→ Material for this task
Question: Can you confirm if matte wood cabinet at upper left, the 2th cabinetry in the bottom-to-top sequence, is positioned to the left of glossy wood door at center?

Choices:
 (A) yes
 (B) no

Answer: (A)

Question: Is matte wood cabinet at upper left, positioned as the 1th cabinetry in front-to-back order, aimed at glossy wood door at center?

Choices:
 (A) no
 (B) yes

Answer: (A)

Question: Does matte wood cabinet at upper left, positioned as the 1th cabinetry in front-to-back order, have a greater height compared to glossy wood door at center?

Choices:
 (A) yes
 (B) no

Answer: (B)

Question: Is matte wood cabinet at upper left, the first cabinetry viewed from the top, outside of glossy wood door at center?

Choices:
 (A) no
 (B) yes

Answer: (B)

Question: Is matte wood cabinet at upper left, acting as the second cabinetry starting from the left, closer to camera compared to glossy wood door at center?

→ Problem requirements
How many lines in the listing above contain the word "door"? Reply with the number only.

→ Full answer
5